■ Required work:
Output the records from their first line through the line containing "pedestrian (958, 1340)" as a Markdown table with the columns Row and Line. Number each row, and omit blank lines.

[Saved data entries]
|---|

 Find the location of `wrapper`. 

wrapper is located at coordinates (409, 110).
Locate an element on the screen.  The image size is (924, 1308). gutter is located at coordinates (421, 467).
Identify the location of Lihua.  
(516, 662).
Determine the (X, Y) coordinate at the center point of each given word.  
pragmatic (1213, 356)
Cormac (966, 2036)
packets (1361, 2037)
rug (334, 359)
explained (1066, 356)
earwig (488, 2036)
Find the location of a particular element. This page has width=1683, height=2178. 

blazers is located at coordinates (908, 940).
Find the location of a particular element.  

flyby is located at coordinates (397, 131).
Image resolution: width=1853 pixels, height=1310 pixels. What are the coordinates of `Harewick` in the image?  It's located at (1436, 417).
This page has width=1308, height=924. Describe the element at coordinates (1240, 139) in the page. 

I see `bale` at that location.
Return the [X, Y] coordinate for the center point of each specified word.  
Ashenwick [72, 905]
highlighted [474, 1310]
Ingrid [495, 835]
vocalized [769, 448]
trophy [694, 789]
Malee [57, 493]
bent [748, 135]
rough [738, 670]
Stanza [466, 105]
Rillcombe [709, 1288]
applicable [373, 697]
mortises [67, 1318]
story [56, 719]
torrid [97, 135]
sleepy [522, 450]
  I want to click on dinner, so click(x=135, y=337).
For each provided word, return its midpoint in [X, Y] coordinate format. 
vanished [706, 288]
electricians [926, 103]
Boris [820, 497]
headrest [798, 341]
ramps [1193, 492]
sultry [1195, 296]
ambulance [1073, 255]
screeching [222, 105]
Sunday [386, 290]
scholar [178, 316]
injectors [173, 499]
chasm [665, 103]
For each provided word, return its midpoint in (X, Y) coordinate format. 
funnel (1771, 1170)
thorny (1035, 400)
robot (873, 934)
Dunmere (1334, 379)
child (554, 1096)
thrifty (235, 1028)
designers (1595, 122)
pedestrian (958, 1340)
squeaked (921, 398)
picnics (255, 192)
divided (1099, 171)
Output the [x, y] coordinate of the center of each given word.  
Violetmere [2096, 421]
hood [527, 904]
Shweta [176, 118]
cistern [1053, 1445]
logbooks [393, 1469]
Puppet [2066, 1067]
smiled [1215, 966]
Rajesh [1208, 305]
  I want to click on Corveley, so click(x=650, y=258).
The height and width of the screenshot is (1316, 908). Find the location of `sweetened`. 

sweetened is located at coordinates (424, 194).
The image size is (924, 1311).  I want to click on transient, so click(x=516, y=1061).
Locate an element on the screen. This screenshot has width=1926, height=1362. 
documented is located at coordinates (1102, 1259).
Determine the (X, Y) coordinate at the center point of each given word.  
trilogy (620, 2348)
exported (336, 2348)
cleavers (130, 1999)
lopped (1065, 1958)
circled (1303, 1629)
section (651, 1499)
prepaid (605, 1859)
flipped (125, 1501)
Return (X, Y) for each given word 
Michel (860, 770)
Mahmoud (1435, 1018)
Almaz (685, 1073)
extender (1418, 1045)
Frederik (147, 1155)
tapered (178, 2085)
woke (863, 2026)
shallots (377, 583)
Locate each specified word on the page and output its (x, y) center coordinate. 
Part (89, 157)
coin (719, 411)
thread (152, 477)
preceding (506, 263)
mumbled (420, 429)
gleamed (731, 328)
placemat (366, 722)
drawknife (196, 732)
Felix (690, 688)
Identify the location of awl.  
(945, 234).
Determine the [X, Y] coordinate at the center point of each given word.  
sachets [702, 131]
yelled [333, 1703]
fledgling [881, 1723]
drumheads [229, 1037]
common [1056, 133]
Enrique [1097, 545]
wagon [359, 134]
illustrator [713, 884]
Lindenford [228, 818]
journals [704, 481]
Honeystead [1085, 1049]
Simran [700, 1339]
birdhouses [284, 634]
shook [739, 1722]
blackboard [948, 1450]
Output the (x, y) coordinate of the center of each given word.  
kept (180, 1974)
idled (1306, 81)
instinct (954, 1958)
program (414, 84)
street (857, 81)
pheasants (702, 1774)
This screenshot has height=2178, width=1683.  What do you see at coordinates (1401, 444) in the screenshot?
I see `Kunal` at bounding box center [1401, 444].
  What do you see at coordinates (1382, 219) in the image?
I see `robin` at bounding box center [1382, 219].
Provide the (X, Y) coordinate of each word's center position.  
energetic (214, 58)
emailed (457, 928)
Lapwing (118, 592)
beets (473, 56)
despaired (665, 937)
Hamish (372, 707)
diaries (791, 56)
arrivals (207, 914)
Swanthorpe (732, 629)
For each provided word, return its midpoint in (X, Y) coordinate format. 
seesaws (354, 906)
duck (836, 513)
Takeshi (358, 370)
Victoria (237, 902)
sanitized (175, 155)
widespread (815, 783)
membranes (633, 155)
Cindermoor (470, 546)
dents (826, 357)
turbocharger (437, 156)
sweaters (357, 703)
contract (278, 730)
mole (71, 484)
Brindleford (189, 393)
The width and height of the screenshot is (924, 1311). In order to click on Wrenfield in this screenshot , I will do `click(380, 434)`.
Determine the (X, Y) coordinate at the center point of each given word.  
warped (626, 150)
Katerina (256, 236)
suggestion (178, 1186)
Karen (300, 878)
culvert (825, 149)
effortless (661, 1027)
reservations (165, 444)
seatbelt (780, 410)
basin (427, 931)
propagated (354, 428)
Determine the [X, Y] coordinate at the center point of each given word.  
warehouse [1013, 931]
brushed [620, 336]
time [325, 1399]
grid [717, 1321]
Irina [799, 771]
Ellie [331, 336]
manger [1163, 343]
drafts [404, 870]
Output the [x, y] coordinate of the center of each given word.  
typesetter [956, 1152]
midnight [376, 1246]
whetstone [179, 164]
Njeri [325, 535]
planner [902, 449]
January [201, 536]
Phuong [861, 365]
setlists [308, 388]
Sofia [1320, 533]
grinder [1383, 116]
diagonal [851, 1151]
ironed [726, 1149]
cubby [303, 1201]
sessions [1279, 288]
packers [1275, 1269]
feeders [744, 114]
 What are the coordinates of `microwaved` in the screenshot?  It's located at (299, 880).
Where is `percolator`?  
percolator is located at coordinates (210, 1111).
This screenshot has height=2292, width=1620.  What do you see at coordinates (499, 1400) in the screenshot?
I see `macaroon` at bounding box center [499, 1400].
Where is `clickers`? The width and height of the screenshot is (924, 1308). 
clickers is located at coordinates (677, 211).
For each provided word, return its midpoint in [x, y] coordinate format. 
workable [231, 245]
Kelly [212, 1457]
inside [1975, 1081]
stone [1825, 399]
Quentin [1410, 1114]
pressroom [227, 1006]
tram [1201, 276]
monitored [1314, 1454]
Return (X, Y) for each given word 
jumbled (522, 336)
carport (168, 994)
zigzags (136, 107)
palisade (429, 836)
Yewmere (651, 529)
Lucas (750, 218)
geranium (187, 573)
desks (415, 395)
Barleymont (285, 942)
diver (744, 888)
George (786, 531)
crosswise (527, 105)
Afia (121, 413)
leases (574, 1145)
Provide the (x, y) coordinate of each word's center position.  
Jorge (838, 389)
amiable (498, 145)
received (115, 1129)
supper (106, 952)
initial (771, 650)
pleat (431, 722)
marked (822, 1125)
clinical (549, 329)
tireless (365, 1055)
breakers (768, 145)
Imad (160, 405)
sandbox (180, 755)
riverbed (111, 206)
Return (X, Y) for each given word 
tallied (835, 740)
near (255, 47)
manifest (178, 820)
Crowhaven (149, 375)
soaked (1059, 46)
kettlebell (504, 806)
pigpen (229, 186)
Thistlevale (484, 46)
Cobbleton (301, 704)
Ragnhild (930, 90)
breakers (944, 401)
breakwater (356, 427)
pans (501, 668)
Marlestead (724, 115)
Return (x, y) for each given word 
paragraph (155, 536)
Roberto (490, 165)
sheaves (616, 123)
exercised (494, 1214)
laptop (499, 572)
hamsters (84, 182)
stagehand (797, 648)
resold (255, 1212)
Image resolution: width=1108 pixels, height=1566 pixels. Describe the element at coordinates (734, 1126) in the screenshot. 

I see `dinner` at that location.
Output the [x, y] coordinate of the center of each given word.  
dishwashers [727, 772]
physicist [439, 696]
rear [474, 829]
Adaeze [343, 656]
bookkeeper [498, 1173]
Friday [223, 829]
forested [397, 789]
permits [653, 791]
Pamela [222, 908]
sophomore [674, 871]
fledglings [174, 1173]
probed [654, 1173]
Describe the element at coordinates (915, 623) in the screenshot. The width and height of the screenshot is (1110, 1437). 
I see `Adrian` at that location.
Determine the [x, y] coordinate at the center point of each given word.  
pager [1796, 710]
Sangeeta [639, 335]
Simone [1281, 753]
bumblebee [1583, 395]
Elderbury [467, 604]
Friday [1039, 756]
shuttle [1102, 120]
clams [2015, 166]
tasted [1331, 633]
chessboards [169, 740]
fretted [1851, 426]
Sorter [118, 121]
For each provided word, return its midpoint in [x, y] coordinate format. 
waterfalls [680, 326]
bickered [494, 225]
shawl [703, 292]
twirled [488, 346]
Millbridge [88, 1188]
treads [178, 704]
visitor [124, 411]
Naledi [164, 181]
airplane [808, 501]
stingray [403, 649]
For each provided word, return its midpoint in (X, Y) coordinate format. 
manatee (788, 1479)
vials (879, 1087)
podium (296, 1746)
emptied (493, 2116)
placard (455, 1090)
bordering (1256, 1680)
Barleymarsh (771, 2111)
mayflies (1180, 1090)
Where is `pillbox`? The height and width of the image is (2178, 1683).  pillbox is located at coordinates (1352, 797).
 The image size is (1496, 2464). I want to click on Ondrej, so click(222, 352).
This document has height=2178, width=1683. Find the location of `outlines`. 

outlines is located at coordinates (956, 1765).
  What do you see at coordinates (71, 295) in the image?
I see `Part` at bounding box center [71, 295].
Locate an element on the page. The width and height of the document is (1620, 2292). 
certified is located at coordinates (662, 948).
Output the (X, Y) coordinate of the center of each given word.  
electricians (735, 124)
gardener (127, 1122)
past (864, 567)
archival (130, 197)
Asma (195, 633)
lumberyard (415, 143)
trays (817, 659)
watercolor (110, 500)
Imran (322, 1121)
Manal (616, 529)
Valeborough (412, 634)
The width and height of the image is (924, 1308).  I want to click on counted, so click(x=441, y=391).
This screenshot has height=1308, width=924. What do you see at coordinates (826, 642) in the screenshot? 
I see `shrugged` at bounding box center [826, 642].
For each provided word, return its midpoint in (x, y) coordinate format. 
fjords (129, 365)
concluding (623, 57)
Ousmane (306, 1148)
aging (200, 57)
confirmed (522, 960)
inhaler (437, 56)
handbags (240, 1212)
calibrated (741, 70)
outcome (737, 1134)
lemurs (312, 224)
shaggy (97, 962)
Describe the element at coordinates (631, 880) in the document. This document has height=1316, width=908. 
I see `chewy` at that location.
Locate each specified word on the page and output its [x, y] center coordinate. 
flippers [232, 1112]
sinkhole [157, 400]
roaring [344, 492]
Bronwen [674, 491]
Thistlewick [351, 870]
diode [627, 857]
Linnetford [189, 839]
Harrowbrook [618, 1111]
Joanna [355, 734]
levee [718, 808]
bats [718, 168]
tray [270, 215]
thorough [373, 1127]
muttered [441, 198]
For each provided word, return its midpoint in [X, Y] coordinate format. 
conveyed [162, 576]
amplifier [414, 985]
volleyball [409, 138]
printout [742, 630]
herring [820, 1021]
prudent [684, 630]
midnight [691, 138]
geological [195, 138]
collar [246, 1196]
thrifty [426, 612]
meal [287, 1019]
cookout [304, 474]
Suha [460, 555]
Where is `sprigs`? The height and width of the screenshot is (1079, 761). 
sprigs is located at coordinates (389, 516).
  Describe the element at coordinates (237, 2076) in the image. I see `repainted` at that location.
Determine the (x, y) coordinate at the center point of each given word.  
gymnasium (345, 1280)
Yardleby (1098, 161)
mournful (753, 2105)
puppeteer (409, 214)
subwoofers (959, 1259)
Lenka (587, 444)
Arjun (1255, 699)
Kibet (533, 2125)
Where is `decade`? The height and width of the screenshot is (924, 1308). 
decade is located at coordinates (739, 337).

|---|

■ Finished task:
| Row | Line |
|---|---|
| 1 |  Find the location of `wrapper`.  |
| 2 | wrapper is located at coordinates (409, 110). |
| 3 | Locate an element on the screen.  The image size is (924, 1308). gutter is located at coordinates (421, 467). |
| 4 | Identify the location of Lihua.   |
| 5 | (516, 662). |
| 6 | Determine the (X, Y) coordinate at the center point of each given word.   |
| 7 | pragmatic (1213, 356) |
| 8 | Cormac (966, 2036) |
| 9 | packets (1361, 2037) |
| 10 | rug (334, 359) |
| 11 | explained (1066, 356) |
| 12 | earwig (488, 2036) |
| 13 | Find the location of a particular element. This page has width=1683, height=2178.  |
| 14 | blazers is located at coordinates (908, 940). |
| 15 | Find the location of a particular element.   |
| 16 | flyby is located at coordinates (397, 131). |
| 17 | Image resolution: width=1853 pixels, height=1310 pixels. What are the coordinates of `Harewick` in the image?  It's located at (1436, 417). |
| 18 | This page has width=1308, height=924. Describe the element at coordinates (1240, 139) in the page.  |
| 19 | I see `bale` at that location. |
| 20 | Return the [X, Y] coordinate for the center point of each specified word.   |
| 21 | Ashenwick [72, 905] |
| 22 | highlighted [474, 1310] |
| 23 | Ingrid [495, 835] |
| 24 | vocalized [769, 448] |
| 25 | trophy [694, 789] |
| 26 | Malee [57, 493] |
| 27 | bent [748, 135] |
| 28 | rough [738, 670] |
| 29 | Stanza [466, 105] |
| 30 | Rillcombe [709, 1288] |
| 31 | applicable [373, 697] |
| 32 | mortises [67, 1318] |
| 33 | story [56, 719] |
| 34 | torrid [97, 135] |
| 35 | sleepy [522, 450] |
| 36 |   I want to click on dinner, so click(x=135, y=337). |
| 37 | For each provided word, return its midpoint in [X, Y] coordinate format.  |
| 38 | vanished [706, 288] |
| 39 | electricians [926, 103] |
| 40 | Boris [820, 497] |
| 41 | headrest [798, 341] |
| 42 | ramps [1193, 492] |
| 43 | sultry [1195, 296] |
| 44 | ambulance [1073, 255] |
| 45 | screeching [222, 105] |
| 46 | Sunday [386, 290] |
| 47 | scholar [178, 316] |
| 48 | injectors [173, 499] |
| 49 | chasm [665, 103] |
| 50 | For each provided word, return its midpoint in (X, Y) coordinate format.  |
| 51 | funnel (1771, 1170) |
| 52 | thorny (1035, 400) |
| 53 | robot (873, 934) |
| 54 | Dunmere (1334, 379) |
| 55 | child (554, 1096) |
| 56 | thrifty (235, 1028) |
| 57 | designers (1595, 122) |
| 58 | pedestrian (958, 1340) |